# PROVIDED MATERIAL:
┄┄┄┄┄┄
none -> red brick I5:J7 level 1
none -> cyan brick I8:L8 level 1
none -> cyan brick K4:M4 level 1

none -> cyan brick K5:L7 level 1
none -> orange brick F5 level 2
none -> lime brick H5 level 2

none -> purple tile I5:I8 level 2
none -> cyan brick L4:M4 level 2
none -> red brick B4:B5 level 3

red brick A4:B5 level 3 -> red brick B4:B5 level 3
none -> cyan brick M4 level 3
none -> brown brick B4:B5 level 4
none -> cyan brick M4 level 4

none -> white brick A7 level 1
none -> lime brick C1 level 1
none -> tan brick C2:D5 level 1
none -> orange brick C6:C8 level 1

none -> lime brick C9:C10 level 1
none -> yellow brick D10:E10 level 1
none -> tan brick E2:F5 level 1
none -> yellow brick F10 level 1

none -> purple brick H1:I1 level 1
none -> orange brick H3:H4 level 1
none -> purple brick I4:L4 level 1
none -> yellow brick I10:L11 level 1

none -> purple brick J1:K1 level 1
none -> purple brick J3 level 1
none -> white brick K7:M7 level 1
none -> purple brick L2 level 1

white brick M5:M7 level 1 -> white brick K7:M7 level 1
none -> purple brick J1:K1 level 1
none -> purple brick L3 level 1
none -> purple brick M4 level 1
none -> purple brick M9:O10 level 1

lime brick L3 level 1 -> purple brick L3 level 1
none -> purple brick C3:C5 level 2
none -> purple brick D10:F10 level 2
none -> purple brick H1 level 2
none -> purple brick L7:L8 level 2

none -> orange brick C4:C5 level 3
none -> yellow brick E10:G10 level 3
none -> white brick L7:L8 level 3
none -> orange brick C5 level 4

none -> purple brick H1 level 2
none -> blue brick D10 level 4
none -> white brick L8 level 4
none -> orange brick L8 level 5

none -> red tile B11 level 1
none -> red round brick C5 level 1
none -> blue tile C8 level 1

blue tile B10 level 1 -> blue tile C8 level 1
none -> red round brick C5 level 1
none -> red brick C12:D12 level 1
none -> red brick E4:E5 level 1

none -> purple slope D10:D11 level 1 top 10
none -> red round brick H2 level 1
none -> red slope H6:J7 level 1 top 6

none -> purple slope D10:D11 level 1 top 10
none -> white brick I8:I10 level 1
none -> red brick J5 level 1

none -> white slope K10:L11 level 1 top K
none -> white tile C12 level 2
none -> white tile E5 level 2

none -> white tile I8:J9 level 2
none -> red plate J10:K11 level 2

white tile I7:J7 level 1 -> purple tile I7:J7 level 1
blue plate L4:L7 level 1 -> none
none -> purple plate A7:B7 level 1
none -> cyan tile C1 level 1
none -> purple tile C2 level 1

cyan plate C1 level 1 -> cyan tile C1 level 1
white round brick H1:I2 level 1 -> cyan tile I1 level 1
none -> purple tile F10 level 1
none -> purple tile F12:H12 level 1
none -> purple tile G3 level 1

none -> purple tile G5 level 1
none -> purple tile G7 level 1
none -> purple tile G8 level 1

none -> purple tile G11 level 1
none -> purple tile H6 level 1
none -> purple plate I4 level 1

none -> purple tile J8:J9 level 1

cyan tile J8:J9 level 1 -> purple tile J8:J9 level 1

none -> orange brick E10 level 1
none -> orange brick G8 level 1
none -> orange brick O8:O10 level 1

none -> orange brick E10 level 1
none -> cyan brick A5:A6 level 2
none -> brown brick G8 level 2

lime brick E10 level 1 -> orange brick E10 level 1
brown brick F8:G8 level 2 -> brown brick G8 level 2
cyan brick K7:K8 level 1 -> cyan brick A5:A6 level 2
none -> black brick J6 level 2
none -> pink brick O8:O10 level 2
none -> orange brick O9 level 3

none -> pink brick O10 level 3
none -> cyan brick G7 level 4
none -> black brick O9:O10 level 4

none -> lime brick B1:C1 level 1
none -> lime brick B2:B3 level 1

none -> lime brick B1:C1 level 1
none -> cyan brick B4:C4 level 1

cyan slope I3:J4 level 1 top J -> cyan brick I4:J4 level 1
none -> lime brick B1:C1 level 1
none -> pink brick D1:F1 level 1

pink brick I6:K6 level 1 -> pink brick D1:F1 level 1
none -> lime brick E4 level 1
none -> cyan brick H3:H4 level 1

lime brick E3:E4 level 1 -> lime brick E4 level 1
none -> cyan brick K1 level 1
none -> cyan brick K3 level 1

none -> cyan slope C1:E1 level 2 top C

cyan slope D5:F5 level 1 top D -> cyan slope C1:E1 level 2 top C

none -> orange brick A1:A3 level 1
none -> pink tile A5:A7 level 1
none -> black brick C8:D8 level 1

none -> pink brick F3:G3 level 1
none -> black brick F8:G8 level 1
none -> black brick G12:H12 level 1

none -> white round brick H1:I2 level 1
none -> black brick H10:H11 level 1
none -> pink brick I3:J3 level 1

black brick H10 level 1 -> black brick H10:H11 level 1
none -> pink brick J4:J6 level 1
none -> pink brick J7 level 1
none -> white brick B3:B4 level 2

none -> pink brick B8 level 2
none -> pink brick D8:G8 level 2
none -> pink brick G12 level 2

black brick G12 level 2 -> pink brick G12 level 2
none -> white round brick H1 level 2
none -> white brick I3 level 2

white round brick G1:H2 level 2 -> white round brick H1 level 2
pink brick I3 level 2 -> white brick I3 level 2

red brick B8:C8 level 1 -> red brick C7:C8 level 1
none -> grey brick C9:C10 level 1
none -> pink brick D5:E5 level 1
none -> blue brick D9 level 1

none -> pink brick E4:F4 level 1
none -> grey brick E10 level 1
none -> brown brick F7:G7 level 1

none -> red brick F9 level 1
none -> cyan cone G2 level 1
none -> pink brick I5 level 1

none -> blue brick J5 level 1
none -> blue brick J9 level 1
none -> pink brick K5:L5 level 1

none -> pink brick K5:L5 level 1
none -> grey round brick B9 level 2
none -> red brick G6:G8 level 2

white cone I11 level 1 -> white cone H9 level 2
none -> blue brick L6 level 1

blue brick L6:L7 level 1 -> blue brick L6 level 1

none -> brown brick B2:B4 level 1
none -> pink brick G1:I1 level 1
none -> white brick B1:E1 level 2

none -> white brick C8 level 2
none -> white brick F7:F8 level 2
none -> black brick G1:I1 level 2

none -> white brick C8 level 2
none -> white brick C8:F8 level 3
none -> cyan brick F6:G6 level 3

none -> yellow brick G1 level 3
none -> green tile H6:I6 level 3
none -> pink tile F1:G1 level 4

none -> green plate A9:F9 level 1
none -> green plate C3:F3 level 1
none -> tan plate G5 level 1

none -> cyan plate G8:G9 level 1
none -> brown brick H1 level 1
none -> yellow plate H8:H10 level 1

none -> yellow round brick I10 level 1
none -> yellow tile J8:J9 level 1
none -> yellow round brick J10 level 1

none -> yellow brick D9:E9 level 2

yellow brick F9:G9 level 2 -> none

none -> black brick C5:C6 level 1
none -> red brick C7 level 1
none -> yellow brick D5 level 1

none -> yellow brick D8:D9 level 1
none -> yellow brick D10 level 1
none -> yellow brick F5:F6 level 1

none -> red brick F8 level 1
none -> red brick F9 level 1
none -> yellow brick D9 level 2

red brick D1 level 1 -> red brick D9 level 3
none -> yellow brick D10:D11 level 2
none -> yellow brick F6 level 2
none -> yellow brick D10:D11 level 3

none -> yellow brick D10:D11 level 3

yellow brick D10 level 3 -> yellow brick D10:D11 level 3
┄┄┄┄┄┄
All lines from the opening of the records through the line where "none -> cyan brick L4:M4 level 2" occurs are to be output verbatim. No other line belongs in the answer.

# ANSWER BOX:
none -> red brick I5:J7 level 1
none -> cyan brick I8:L8 level 1
none -> cyan brick K4:M4 level 1

none -> cyan brick K5:L7 level 1
none -> orange brick F5 level 2
none -> lime brick H5 level 2

none -> purple tile I5:I8 level 2
none -> cyan brick L4:M4 level 2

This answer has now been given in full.